- _EXERCISE_:
Every record below must come back exactly as given.

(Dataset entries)
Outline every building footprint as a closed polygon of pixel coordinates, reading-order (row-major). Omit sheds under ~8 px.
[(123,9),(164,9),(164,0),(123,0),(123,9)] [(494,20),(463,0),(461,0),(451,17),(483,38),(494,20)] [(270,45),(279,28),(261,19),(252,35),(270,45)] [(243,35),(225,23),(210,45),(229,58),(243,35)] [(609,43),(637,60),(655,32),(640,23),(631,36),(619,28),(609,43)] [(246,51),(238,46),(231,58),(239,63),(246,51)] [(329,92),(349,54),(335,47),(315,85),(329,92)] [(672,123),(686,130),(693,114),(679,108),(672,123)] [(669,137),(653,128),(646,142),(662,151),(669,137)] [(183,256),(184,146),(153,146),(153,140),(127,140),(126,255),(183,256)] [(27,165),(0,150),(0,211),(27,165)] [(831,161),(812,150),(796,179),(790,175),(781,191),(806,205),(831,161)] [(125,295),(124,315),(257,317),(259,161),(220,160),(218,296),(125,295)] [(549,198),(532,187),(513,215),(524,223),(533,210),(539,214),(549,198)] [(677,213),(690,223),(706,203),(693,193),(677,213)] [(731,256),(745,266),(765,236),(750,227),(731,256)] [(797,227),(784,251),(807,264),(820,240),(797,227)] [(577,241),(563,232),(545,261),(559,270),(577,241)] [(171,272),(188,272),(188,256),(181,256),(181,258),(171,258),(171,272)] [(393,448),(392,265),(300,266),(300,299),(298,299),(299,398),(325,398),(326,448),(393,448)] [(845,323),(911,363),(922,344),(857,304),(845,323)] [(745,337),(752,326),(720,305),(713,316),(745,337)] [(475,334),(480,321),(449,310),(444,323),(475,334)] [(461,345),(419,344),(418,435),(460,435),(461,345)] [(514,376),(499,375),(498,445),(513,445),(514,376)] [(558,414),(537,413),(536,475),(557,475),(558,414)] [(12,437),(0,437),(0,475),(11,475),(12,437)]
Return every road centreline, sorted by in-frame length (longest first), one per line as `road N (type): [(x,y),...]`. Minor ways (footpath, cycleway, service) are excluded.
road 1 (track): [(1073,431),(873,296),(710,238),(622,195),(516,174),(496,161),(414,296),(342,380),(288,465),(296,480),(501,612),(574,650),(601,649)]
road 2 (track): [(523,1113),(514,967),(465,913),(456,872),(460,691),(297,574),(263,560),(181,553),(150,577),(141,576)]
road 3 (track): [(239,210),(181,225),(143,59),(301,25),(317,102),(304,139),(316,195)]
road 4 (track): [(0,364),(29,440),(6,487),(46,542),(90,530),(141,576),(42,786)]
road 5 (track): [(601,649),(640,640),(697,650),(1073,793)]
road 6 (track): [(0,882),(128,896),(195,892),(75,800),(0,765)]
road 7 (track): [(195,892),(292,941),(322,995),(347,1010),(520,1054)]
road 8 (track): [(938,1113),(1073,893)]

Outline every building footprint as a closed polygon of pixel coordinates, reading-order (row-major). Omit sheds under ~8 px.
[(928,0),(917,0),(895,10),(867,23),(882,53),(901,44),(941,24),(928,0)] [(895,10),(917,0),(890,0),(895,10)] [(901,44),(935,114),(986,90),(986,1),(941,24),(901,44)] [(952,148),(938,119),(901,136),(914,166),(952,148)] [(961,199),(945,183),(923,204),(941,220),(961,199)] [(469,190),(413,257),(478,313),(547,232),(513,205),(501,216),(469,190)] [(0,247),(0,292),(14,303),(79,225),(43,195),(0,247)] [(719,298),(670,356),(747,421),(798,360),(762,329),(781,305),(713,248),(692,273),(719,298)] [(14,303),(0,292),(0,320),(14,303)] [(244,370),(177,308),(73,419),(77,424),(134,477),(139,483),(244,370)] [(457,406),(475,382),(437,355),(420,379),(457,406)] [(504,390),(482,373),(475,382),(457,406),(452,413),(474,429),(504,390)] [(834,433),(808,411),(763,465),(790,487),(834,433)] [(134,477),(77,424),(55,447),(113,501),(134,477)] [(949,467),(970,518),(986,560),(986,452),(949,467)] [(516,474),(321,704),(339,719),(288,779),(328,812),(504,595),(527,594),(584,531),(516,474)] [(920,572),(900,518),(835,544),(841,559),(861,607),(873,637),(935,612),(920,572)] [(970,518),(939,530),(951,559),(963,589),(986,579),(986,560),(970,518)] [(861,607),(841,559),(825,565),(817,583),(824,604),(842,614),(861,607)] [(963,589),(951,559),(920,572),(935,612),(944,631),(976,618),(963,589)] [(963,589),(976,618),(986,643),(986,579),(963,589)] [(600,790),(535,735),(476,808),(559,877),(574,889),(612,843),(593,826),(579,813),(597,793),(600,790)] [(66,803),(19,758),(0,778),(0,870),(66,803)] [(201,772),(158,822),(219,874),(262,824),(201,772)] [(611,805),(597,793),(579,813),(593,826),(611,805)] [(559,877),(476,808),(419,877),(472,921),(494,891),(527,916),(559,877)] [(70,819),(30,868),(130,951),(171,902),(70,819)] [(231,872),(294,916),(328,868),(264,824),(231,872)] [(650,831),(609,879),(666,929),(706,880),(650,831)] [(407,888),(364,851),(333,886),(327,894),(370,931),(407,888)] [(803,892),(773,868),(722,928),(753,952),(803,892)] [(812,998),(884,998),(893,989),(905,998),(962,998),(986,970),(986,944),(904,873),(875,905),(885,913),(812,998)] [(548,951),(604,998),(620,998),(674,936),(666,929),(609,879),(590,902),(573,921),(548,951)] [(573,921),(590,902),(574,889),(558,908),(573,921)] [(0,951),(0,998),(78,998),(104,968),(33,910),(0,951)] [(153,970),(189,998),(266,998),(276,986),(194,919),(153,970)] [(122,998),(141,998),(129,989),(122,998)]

- _COMPLETED EXERCISE_:
Outline every building footprint as a closed polygon of pixel coordinates, reading-order (row-major). Omit sheds under ~8 px.
[(123,9),(164,9),(164,0),(123,0),(123,9)] [(494,20),(463,0),(461,0),(451,17),(483,38),(494,20)] [(270,45),(279,28),(261,19),(252,35),(270,45)] [(243,35),(225,23),(210,45),(229,58),(243,35)] [(609,43),(637,60),(655,32),(640,23),(631,36),(619,28),(609,43)] [(246,51),(238,46),(231,58),(239,63),(246,51)] [(329,92),(349,54),(335,47),(315,85),(329,92)] [(672,123),(686,130),(693,114),(679,108),(672,123)] [(669,137),(653,128),(646,142),(662,151),(669,137)] [(183,256),(184,146),(153,146),(153,140),(127,140),(126,255),(183,256)] [(27,165),(0,150),(0,211),(27,165)] [(831,161),(812,150),(796,179),(790,175),(781,191),(806,205),(831,161)] [(125,295),(124,315),(257,317),(259,161),(220,160),(218,296),(125,295)] [(549,198),(532,187),(513,215),(524,223),(533,210),(539,214),(549,198)] [(677,213),(690,223),(706,203),(693,193),(677,213)] [(731,256),(745,266),(765,236),(750,227),(731,256)] [(797,227),(784,251),(807,264),(820,240),(797,227)] [(577,241),(563,232),(545,261),(559,270),(577,241)] [(171,272),(188,272),(188,256),(181,256),(181,258),(171,258),(171,272)] [(393,448),(392,265),(300,266),(300,299),(298,299),(299,398),(325,398),(326,448),(393,448)] [(845,323),(911,363),(922,344),(857,304),(845,323)] [(745,337),(752,326),(720,305),(713,316),(745,337)] [(475,334),(480,321),(449,310),(444,323),(475,334)] [(461,345),(419,344),(418,435),(460,435),(461,345)] [(514,376),(499,375),(498,445),(513,445),(514,376)] [(558,414),(537,413),(536,475),(557,475),(558,414)] [(12,437),(0,437),(0,475),(11,475),(12,437)]
Return every road centreline, sorted by in-frame length (longest first), one per line as `road N (type): [(x,y),...]`. Minor ways (footpath, cycleway, service) are excluded.
road 1 (track): [(1073,431),(873,296),(710,238),(622,195),(516,174),(496,161),(414,296),(342,380),(288,465),(296,480),(501,612),(574,650),(601,649)]
road 2 (track): [(523,1113),(514,967),(465,913),(456,872),(460,691),(297,574),(263,560),(181,553),(150,577),(141,576)]
road 3 (track): [(239,210),(181,225),(143,59),(301,25),(317,102),(304,139),(316,195)]
road 4 (track): [(0,364),(29,440),(6,487),(46,542),(90,530),(141,576),(42,786)]
road 5 (track): [(601,649),(640,640),(697,650),(1073,793)]
road 6 (track): [(0,882),(128,896),(195,892),(75,800),(0,765)]
road 7 (track): [(195,892),(292,941),(322,995),(347,1010),(520,1054)]
road 8 (track): [(938,1113),(1073,893)]

Outline every building footprint as a closed polygon of pixel coordinates, reading-order (row-major). Omit sheds under ~8 px.
[(928,0),(917,0),(895,10),(867,23),(882,53),(901,44),(941,24),(928,0)] [(895,10),(917,0),(890,0),(895,10)] [(901,44),(935,114),(986,90),(986,1),(941,24),(901,44)] [(952,148),(938,119),(901,136),(914,166),(952,148)] [(961,199),(945,183),(923,204),(941,220),(961,199)] [(469,190),(413,257),(478,313),(547,232),(513,205),(501,216),(469,190)] [(0,247),(0,292),(14,303),(79,225),(43,195),(0,247)] [(719,298),(670,356),(747,421),(798,360),(762,329),(781,305),(713,248),(692,273),(719,298)] [(14,303),(0,292),(0,320),(14,303)] [(244,370),(177,308),(73,419),(77,424),(134,477),(139,483),(244,370)] [(457,406),(475,382),(437,355),(420,379),(457,406)] [(504,390),(482,373),(475,382),(457,406),(452,413),(474,429),(504,390)] [(834,433),(808,411),(763,465),(790,487),(834,433)] [(134,477),(77,424),(55,447),(113,501),(134,477)] [(949,467),(970,518),(986,560),(986,452),(949,467)] [(516,474),(321,704),(339,719),(288,779),(328,812),(504,595),(527,594),(584,531),(516,474)] [(920,572),(900,518),(835,544),(841,559),(861,607),(873,637),(935,612),(920,572)] [(970,518),(939,530),(951,559),(963,589),(986,579),(986,560),(970,518)] [(861,607),(841,559),(825,565),(817,583),(824,604),(842,614),(861,607)] [(963,589),(951,559),(920,572),(935,612),(944,631),(976,618),(963,589)] [(963,589),(976,618),(986,643),(986,579),(963,589)] [(600,790),(535,735),(476,808),(559,877),(574,889),(612,843),(593,826),(579,813),(597,793),(600,790)] [(66,803),(19,758),(0,778),(0,870),(66,803)] [(201,772),(158,822),(219,874),(262,824),(201,772)] [(611,805),(597,793),(579,813),(593,826),(611,805)] [(559,877),(476,808),(419,877),(472,921),(494,891),(527,916),(559,877)] [(70,819),(30,868),(130,951),(171,902),(70,819)] [(231,872),(294,916),(328,868),(264,824),(231,872)] [(650,831),(609,879),(666,929),(706,880),(650,831)] [(407,888),(364,851),(333,886),(327,894),(370,931),(407,888)] [(803,892),(773,868),(722,928),(753,952),(803,892)] [(812,998),(884,998),(893,989),(905,998),(962,998),(986,970),(986,944),(904,873),(875,905),(885,913),(812,998)] [(548,951),(604,998),(620,998),(674,936),(666,929),(609,879),(590,902),(573,921),(548,951)] [(573,921),(590,902),(574,889),(558,908),(573,921)] [(0,951),(0,998),(78,998),(104,968),(33,910),(0,951)] [(153,970),(189,998),(266,998),(276,986),(194,919),(153,970)] [(122,998),(141,998),(129,989),(122,998)]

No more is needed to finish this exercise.